(Detected change data)
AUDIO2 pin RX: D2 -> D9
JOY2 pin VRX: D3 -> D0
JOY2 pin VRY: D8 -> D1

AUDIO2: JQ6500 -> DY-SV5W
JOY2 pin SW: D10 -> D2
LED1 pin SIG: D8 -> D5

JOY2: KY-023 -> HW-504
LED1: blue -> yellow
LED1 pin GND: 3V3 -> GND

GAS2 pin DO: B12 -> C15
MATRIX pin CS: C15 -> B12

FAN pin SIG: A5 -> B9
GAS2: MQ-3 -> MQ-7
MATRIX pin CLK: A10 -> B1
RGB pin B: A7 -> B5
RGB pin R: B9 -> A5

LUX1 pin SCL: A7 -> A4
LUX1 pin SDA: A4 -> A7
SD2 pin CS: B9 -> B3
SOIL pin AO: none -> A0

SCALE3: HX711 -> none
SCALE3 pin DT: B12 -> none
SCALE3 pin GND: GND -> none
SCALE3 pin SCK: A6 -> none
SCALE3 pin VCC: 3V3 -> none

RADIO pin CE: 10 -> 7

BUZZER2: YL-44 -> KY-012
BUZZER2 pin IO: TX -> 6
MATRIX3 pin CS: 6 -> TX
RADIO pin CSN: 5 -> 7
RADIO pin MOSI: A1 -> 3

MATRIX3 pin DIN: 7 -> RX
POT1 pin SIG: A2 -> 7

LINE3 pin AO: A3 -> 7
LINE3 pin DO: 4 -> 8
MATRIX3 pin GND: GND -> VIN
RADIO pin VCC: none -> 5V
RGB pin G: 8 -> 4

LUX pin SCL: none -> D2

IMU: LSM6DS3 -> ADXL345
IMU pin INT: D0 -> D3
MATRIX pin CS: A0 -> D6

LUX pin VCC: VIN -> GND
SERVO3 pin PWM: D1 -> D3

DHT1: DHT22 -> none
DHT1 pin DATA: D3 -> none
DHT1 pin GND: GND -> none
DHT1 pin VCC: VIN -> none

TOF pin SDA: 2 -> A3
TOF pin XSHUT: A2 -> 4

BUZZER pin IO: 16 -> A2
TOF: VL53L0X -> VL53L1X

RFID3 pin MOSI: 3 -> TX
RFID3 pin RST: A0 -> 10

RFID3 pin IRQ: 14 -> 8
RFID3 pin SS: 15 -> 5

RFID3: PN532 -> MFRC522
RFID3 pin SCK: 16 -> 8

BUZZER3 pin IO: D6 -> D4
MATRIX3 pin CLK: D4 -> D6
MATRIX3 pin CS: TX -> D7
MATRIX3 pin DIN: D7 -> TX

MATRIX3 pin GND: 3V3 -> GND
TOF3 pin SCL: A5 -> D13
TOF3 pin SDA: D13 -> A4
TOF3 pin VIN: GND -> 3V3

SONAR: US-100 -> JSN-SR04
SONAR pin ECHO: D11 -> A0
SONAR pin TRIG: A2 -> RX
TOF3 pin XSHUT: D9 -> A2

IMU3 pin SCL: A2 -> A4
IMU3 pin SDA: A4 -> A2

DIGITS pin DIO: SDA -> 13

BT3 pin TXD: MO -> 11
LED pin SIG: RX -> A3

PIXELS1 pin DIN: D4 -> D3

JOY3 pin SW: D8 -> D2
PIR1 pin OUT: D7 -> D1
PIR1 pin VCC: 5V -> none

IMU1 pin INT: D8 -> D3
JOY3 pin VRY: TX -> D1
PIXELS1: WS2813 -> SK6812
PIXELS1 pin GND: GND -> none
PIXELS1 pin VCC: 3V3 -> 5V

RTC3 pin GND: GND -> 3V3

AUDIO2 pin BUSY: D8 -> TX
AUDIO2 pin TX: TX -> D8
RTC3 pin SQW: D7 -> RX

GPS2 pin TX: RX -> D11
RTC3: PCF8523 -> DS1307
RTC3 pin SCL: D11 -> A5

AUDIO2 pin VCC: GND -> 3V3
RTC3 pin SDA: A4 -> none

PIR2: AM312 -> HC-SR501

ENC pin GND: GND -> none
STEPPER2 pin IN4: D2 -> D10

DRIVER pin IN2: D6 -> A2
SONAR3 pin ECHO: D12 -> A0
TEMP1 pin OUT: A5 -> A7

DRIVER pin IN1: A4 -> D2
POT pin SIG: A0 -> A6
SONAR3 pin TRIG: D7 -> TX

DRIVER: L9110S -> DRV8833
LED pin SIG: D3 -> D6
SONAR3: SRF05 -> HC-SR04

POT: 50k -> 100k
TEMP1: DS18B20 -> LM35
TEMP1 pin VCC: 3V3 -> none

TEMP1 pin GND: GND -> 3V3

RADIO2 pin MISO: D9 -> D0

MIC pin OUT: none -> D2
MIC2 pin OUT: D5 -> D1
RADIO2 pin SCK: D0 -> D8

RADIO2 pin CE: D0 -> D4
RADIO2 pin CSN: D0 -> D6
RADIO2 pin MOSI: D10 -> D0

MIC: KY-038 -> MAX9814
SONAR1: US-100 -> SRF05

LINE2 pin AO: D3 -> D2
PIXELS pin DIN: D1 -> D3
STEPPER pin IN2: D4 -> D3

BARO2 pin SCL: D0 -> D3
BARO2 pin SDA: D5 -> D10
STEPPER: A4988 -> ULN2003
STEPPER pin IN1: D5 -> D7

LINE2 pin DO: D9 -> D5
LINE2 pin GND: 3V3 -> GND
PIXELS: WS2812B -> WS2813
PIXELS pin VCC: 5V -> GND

Problem requirements:
Among the records above, find each line holding the string "XSHUT" and pull it out.

Reply to the task:
TOF pin XSHUT: A2 -> 4
TOF3 pin XSHUT: D9 -> A2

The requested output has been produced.